GIVEN PROBLEM: Count the lines in the records below that contain the string "center", matching case exactly. Give only the number.

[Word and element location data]

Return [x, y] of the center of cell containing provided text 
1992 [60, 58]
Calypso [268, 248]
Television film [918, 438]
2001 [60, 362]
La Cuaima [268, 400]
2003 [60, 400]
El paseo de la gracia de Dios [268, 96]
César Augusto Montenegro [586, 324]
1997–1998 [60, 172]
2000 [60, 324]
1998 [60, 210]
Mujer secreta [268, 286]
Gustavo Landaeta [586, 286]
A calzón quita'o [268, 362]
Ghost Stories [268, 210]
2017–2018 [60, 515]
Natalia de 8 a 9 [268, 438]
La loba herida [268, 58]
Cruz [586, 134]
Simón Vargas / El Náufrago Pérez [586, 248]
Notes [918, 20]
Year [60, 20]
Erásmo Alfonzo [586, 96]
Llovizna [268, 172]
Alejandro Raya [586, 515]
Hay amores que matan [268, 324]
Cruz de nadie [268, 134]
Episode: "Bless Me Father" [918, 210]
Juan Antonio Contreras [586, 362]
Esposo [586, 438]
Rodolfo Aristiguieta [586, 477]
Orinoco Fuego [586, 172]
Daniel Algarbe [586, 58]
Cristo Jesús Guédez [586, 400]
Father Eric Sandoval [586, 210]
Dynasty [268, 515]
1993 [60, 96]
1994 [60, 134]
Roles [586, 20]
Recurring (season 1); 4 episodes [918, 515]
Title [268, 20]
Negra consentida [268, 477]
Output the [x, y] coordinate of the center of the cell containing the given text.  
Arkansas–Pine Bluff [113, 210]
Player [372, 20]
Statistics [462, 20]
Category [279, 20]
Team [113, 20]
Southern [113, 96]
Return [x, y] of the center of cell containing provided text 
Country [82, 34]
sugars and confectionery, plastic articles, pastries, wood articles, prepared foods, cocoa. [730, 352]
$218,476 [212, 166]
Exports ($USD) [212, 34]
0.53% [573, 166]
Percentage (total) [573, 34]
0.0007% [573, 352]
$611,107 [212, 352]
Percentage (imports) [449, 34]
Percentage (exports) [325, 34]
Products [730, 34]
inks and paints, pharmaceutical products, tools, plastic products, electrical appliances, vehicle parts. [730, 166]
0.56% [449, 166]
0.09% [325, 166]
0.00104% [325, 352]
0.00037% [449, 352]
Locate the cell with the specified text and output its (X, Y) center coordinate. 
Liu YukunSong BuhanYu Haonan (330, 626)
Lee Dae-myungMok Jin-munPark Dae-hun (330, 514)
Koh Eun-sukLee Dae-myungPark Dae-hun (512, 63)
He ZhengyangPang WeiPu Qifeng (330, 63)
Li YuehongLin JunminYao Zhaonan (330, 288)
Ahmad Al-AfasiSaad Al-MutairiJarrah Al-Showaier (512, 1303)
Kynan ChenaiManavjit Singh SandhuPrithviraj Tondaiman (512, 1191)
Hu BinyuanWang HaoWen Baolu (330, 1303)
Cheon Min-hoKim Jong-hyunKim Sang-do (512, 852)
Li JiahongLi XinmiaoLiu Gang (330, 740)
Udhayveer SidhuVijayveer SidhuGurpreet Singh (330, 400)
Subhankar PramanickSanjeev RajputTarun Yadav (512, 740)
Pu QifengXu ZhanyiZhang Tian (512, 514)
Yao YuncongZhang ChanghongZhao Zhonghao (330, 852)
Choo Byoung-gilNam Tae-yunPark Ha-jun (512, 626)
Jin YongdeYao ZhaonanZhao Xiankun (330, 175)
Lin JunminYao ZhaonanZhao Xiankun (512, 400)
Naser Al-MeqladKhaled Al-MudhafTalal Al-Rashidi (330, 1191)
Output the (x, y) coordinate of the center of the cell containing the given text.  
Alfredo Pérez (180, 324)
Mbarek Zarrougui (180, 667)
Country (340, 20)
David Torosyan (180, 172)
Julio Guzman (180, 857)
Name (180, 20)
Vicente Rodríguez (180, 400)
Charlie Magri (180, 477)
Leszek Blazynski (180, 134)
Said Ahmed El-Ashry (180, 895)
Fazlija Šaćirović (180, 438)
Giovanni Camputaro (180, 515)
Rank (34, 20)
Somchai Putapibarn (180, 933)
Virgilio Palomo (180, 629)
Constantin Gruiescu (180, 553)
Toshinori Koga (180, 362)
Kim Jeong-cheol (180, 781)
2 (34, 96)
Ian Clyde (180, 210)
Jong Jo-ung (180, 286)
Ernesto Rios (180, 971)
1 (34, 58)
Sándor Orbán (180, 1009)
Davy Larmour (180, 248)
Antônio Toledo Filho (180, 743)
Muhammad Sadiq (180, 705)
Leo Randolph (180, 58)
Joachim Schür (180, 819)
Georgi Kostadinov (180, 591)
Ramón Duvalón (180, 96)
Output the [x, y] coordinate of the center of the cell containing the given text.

COMPLETED TASK: 6